Difference listings:
***

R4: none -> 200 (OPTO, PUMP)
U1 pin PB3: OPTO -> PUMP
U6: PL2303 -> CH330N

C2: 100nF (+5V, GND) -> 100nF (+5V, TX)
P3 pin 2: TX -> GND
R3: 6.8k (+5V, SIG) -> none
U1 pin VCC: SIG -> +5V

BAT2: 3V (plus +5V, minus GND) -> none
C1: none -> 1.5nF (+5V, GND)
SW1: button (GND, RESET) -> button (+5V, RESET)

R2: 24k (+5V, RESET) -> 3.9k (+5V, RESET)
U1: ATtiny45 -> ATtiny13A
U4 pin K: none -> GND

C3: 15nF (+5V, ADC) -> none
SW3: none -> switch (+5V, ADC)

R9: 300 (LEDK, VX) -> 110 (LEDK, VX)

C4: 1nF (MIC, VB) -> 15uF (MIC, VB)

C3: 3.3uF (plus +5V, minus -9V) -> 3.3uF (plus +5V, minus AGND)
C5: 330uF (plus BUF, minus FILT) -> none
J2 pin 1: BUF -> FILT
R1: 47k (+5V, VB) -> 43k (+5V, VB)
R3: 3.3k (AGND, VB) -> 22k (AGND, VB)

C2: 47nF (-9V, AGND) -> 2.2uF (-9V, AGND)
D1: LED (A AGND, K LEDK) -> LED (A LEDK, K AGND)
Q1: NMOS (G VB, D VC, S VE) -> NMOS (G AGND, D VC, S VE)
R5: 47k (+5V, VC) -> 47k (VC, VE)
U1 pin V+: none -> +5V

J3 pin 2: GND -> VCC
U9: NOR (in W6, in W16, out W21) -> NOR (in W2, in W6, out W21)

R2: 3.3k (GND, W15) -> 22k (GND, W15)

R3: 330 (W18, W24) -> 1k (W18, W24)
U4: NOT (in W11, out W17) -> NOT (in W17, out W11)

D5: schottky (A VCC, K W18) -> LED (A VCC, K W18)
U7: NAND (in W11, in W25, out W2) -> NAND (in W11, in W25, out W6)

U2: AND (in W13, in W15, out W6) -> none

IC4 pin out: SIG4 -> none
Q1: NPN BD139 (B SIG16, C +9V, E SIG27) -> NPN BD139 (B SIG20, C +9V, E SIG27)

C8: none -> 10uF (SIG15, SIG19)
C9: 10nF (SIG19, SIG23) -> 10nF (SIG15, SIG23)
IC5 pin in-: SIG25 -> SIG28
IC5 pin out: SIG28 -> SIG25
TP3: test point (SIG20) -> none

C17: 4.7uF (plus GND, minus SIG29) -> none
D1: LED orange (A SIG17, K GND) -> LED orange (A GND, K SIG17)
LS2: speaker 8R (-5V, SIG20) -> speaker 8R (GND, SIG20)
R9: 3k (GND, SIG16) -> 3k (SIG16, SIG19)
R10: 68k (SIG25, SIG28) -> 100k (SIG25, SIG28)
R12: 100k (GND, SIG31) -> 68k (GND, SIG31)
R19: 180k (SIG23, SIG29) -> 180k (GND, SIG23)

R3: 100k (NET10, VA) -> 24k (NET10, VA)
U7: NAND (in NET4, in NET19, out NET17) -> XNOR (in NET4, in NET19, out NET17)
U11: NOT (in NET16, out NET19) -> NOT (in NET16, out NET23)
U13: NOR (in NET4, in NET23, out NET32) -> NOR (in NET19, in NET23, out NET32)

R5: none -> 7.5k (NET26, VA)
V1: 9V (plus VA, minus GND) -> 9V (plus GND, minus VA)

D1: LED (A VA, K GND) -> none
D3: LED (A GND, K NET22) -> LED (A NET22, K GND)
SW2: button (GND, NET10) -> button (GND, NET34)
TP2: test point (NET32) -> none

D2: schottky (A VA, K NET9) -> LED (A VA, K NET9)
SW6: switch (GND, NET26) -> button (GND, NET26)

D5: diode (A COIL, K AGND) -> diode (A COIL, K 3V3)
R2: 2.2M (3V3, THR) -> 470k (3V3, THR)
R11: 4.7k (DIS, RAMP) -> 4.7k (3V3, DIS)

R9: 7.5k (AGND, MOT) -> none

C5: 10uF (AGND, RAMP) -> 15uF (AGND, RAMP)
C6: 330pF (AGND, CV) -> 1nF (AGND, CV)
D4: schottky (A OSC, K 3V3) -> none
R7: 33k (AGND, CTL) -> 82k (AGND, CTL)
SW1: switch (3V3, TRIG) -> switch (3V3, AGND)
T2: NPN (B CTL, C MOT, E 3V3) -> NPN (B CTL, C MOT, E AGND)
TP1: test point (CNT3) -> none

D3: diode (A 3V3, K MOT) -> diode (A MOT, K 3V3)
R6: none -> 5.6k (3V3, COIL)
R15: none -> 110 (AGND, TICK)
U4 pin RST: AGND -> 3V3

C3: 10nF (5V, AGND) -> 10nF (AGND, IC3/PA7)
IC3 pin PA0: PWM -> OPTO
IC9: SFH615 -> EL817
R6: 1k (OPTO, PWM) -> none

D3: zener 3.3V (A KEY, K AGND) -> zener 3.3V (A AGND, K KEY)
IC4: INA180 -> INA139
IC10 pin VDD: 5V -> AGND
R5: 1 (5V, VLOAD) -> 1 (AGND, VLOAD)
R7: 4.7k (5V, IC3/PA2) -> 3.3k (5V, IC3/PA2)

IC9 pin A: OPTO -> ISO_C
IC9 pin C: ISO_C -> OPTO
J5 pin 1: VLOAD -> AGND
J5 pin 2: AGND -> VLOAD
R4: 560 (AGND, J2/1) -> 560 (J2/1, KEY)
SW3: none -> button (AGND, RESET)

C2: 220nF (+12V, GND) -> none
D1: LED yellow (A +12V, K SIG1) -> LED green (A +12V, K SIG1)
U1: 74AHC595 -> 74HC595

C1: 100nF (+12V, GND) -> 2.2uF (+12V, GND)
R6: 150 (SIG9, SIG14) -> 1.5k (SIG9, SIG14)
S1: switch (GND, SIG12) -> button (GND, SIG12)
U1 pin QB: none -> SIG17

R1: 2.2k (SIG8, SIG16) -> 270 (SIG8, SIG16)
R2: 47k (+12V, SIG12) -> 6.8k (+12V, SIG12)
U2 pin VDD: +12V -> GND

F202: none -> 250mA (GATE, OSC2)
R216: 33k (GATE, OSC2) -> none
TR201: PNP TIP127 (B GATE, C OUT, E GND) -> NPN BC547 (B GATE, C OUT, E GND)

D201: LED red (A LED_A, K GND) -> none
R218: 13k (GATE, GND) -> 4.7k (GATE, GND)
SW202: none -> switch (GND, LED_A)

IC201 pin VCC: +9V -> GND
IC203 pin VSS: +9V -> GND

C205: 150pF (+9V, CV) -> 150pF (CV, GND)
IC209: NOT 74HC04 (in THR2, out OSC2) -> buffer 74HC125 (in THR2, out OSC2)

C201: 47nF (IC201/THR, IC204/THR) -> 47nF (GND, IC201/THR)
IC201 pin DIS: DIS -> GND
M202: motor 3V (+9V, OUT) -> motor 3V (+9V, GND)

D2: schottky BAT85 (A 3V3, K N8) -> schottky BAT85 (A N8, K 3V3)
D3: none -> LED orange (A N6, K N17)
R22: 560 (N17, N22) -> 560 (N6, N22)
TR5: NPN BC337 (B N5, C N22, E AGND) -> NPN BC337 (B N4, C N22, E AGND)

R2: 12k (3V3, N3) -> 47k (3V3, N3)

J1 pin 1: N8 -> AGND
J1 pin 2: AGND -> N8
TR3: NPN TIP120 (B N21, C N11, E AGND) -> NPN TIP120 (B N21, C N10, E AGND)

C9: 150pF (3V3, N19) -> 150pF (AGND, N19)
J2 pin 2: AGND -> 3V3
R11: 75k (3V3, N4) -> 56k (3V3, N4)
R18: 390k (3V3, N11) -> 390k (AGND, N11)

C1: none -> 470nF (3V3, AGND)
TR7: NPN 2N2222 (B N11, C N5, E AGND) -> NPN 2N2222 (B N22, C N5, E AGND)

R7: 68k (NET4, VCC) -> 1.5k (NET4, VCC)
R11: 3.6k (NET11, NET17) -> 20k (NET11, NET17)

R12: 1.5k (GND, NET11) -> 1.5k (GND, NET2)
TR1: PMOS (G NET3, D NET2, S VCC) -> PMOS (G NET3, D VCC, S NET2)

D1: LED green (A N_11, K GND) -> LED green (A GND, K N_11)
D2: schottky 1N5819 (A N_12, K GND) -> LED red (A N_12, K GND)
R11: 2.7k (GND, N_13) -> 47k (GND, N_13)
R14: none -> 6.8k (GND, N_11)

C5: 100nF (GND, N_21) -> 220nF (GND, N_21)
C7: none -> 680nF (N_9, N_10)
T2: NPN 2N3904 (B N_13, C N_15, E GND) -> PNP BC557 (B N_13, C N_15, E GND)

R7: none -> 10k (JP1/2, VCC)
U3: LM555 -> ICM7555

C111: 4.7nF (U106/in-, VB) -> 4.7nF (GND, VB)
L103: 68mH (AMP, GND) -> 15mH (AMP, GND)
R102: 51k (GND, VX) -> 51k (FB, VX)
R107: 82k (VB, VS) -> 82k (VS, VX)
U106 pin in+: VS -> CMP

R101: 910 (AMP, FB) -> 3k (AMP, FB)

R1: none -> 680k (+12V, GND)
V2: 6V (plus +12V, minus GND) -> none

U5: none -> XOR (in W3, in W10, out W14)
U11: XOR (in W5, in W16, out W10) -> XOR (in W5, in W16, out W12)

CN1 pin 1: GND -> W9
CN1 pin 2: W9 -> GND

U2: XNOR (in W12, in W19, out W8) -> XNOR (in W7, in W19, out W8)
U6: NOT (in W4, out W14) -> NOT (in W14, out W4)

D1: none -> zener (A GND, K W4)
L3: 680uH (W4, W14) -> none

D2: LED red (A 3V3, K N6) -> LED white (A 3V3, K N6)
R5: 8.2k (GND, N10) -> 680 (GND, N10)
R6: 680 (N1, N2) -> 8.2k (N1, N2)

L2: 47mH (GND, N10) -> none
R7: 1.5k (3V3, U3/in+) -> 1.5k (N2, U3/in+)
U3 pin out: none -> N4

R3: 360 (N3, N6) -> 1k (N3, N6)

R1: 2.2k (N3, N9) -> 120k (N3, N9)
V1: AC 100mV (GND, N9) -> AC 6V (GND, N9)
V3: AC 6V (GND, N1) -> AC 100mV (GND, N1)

***

Restate word for word the entries above, starting at the line with "R9: 3k (GND, SIG16) -> 3k (SIG16, SIG19)" and ending at the line with "C2: 220nF (+12V, GND) -> none", inclusive, and no others.

RESULT FOR THIS EXERCISE:
R9: 3k (GND, SIG16) -> 3k (SIG16, SIG19)
R10: 68k (SIG25, SIG28) -> 100k (SIG25, SIG28)
R12: 100k (GND, SIG31) -> 68k (GND, SIG31)
R19: 180k (SIG23, SIG29) -> 180k (GND, SIG23)

R3: 100k (NET10, VA) -> 24k (NET10, VA)
U7: NAND (in NET4, in NET19, out NET17) -> XNOR (in NET4, in NET19, out NET17)
U11: NOT (in NET16, out NET19) -> NOT (in NET16, out NET23)
U13: NOR (in NET4, in NET23, out NET32) -> NOR (in NET19, in NET23, out NET32)

R5: none -> 7.5k (NET26, VA)
V1: 9V (plus VA, minus GND) -> 9V (plus GND, minus VA)

D1: LED (A VA, K GND) -> none
D3: LED (A GND, K NET22) -> LED (A NET22, K GND)
SW2: button (GND, NET10) -> button (GND, NET34)
TP2: test point (NET32) -> none

D2: schottky (A VA, K NET9) -> LED (A VA, K NET9)
SW6: switch (GND, NET26) -> button (GND, NET26)

D5: diode (A COIL, K AGND) -> diode (A COIL, K 3V3)
R2: 2.2M (3V3, THR) -> 470k (3V3, THR)
R11: 4.7k (DIS, RAMP) -> 4.7k (3V3, DIS)

R9: 7.5k (AGND, MOT) -> none

C5: 10uF (AGND, RAMP) -> 15uF (AGND, RAMP)
C6: 330pF (AGND, CV) -> 1nF (AGND, CV)
D4: schottky (A OSC, K 3V3) -> none
R7: 33k (AGND, CTL) -> 82k (AGND, CTL)
SW1: switch (3V3, TRIG) -> switch (3V3, AGND)
T2: NPN (B CTL, C MOT, E 3V3) -> NPN (B CTL, C MOT, E AGND)
TP1: test point (CNT3) -> none

D3: diode (A 3V3, K MOT) -> diode (A MOT, K 3V3)
R6: none -> 5.6k (3V3, COIL)
R15: none -> 110 (AGND, TICK)
U4 pin RST: AGND -> 3V3

C3: 10nF (5V, AGND) -> 10nF (AGND, IC3/PA7)
IC3 pin PA0: PWM -> OPTO
IC9: SFH615 -> EL817
R6: 1k (OPTO, PWM) -> none

D3: zener 3.3V (A KEY, K AGND) -> zener 3.3V (A AGND, K KEY)
IC4: INA180 -> INA139
IC10 pin VDD: 5V -> AGND
R5: 1 (5V, VLOAD) -> 1 (AGND, VLOAD)
R7: 4.7k (5V, IC3/PA2) -> 3.3k (5V, IC3/PA2)

IC9 pin A: OPTO -> ISO_C
IC9 pin C: ISO_C -> OPTO
J5 pin 1: VLOAD -> AGND
J5 pin 2: AGND -> VLOAD
R4: 560 (AGND, J2/1) -> 560 (J2/1, KEY)
SW3: none -> button (AGND, RESET)

C2: 220nF (+12V, GND) -> none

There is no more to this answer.